## TASK ITEM
Print the records below exactly. Omit every picture.

[Saved data entries]
---*---
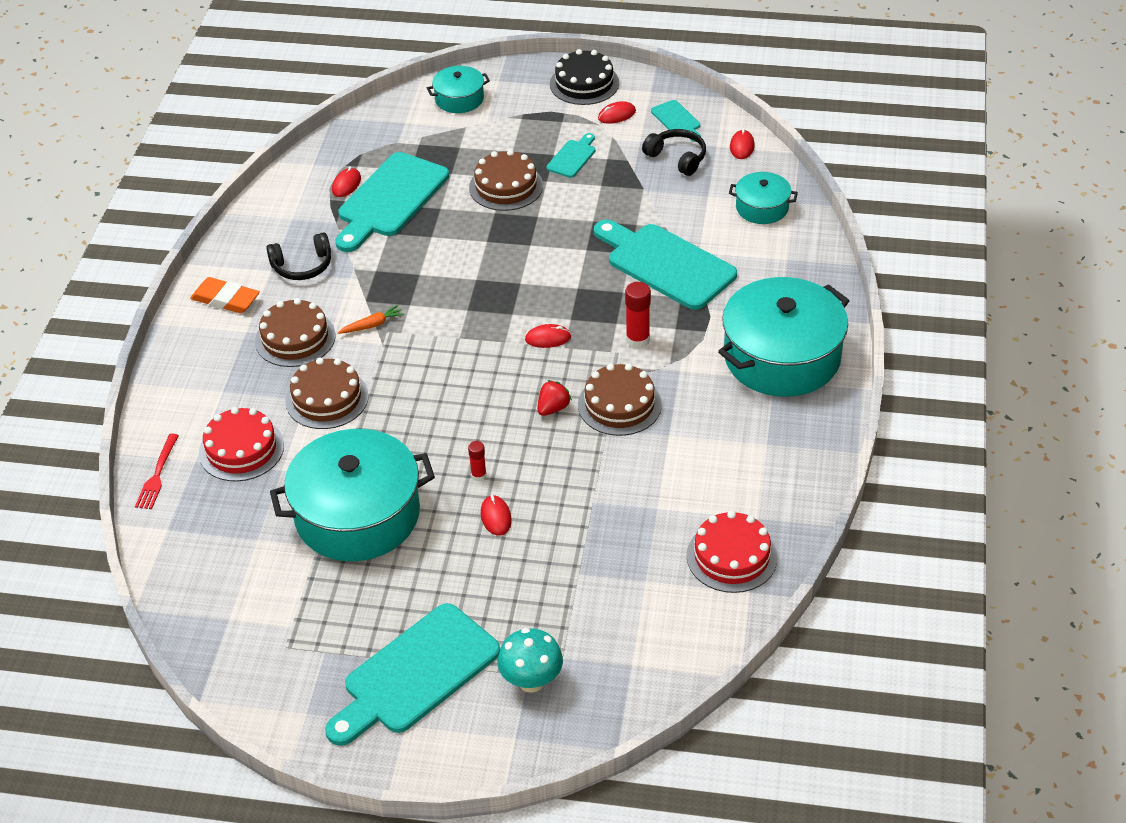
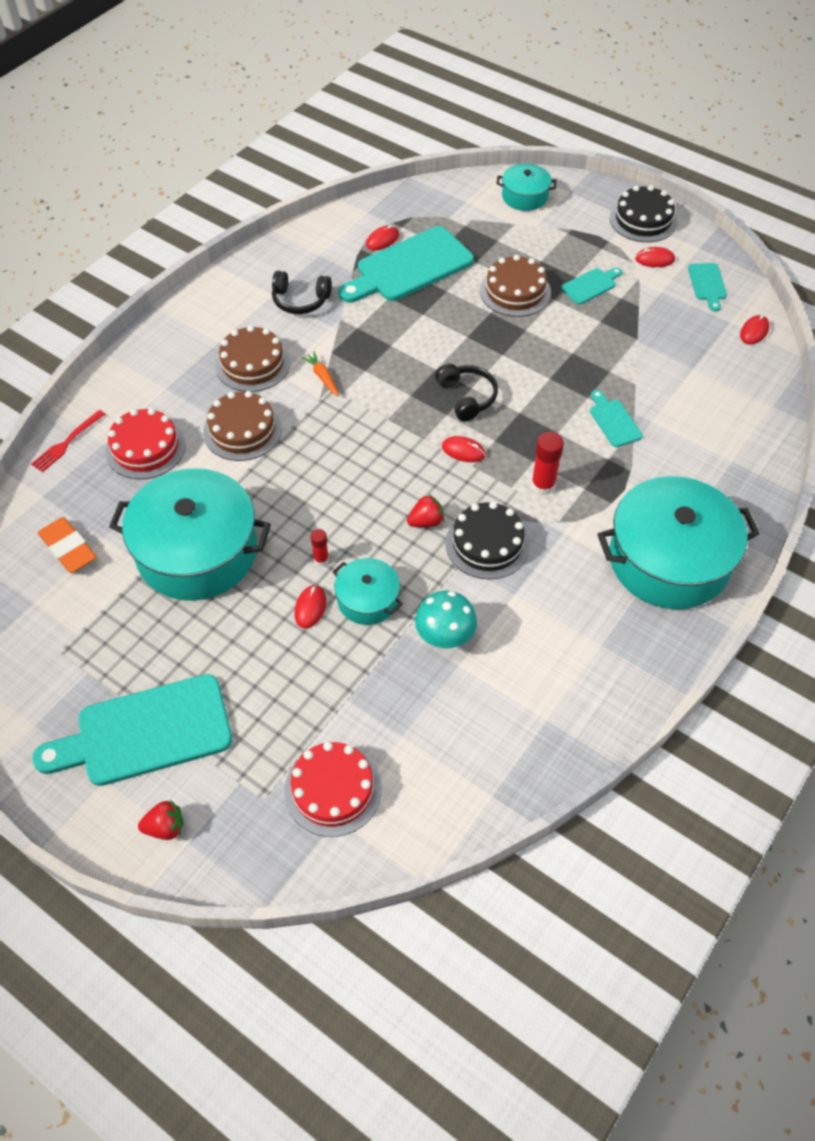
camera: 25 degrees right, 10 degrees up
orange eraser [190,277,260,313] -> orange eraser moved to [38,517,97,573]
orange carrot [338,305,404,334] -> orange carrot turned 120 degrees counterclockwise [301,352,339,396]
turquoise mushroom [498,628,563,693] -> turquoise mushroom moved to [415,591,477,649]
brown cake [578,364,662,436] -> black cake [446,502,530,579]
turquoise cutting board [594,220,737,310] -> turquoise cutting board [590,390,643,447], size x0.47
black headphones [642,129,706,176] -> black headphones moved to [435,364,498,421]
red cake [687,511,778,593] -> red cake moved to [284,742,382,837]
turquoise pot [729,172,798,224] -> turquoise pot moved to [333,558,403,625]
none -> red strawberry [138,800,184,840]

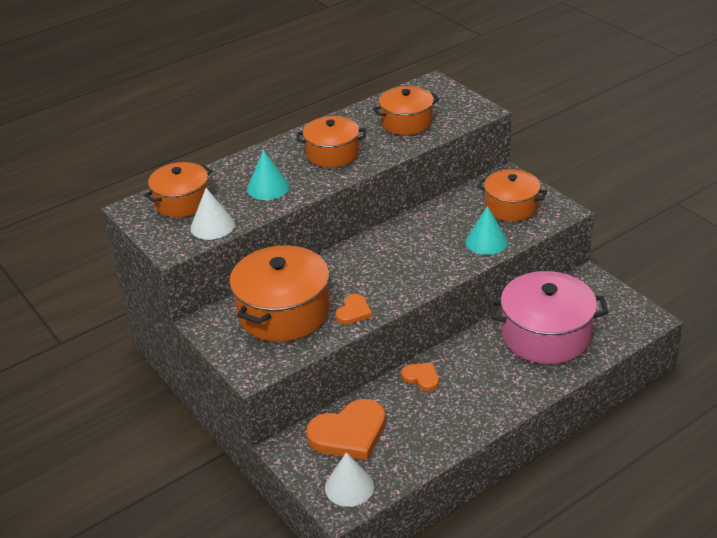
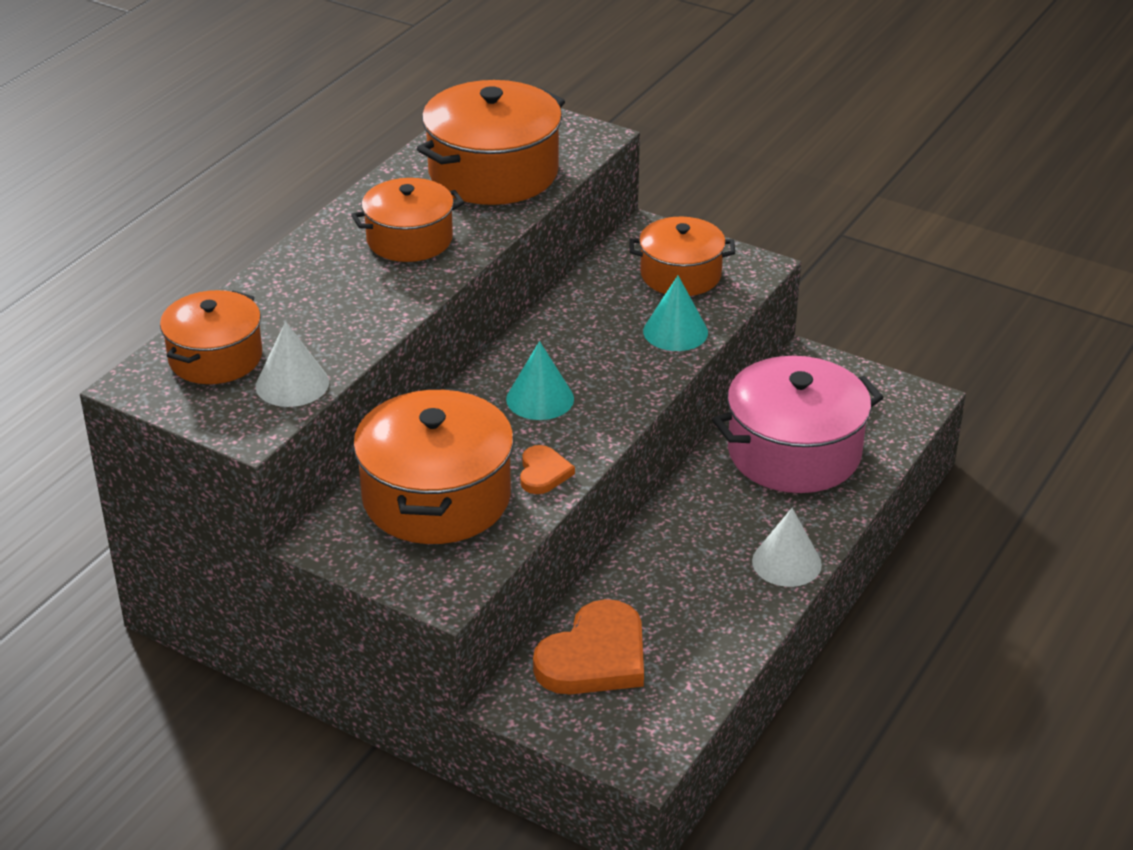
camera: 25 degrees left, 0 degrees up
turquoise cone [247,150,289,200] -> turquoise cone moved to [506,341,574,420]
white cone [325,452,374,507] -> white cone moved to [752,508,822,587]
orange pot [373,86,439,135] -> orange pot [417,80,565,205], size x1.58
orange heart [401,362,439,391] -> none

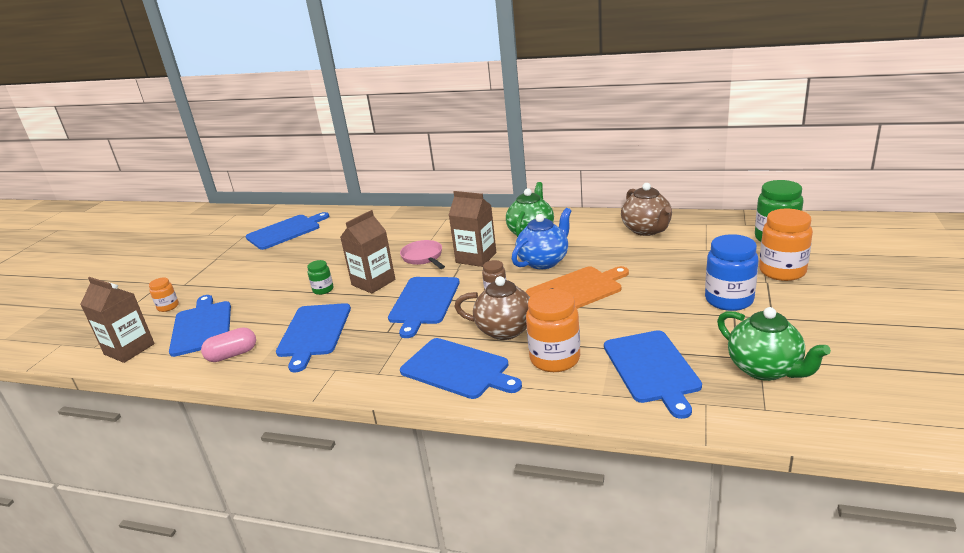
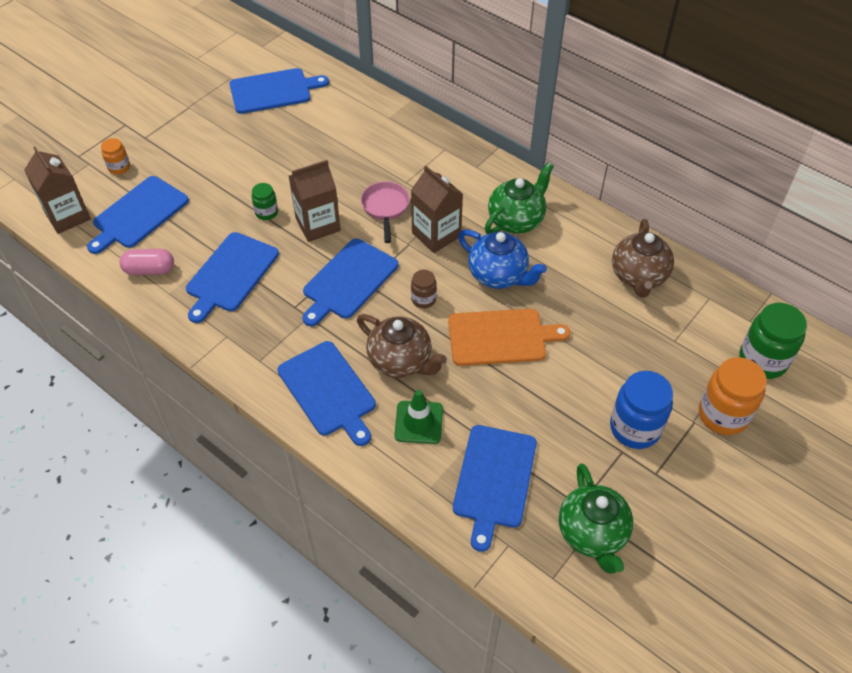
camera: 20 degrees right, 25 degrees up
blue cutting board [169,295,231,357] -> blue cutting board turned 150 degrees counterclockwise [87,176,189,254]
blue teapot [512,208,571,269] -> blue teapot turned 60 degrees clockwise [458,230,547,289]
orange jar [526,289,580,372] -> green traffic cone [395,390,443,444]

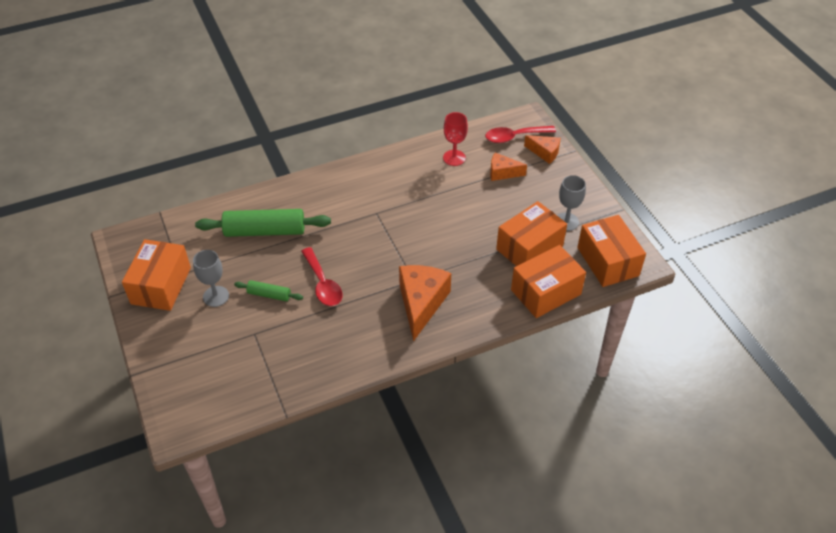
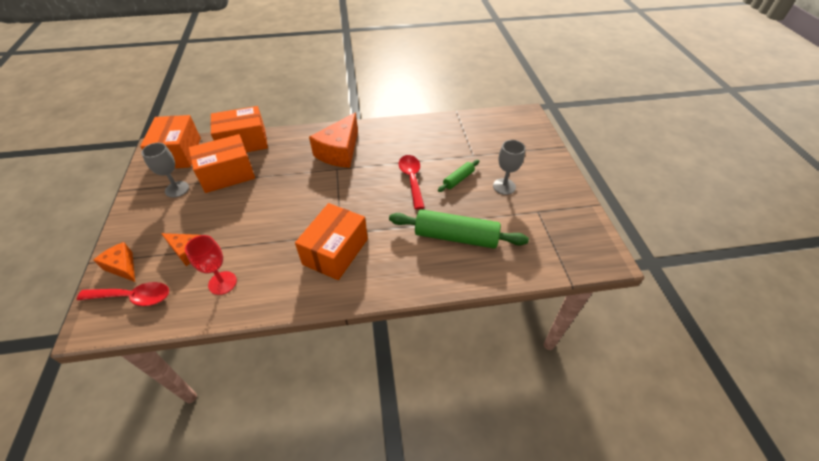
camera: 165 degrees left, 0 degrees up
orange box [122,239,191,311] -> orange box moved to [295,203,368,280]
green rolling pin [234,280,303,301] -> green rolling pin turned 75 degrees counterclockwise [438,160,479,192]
---*---
## THE ANSWER
camera: 25 degrees right, 10 degrees up
orange eraser [190,277,260,313] -> orange eraser moved to [38,517,97,573]
orange carrot [338,305,404,334] -> orange carrot turned 120 degrees counterclockwise [301,352,339,396]
turquoise mushroom [498,628,563,693] -> turquoise mushroom moved to [415,591,477,649]
brown cake [578,364,662,436] -> black cake [446,502,530,579]
turquoise cutting board [594,220,737,310] -> turquoise cutting board [590,390,643,447], size x0.47
black headphones [642,129,706,176] -> black headphones moved to [435,364,498,421]
red cake [687,511,778,593] -> red cake moved to [284,742,382,837]
turquoise pot [729,172,798,224] -> turquoise pot moved to [333,558,403,625]
none -> red strawberry [138,800,184,840]

camera: 25 degrees left, 0 degrees up
turquoise cone [247,150,289,200] -> turquoise cone moved to [506,341,574,420]
white cone [325,452,374,507] -> white cone moved to [752,508,822,587]
orange pot [373,86,439,135] -> orange pot [417,80,565,205], size x1.58
orange heart [401,362,439,391] -> none

camera: 20 degrees right, 25 degrees up
blue cutting board [169,295,231,357] -> blue cutting board turned 150 degrees counterclockwise [87,176,189,254]
blue teapot [512,208,571,269] -> blue teapot turned 60 degrees clockwise [458,230,547,289]
orange jar [526,289,580,372] -> green traffic cone [395,390,443,444]

camera: 165 degrees left, 0 degrees up
orange box [122,239,191,311] -> orange box moved to [295,203,368,280]
green rolling pin [234,280,303,301] -> green rolling pin turned 75 degrees counterclockwise [438,160,479,192]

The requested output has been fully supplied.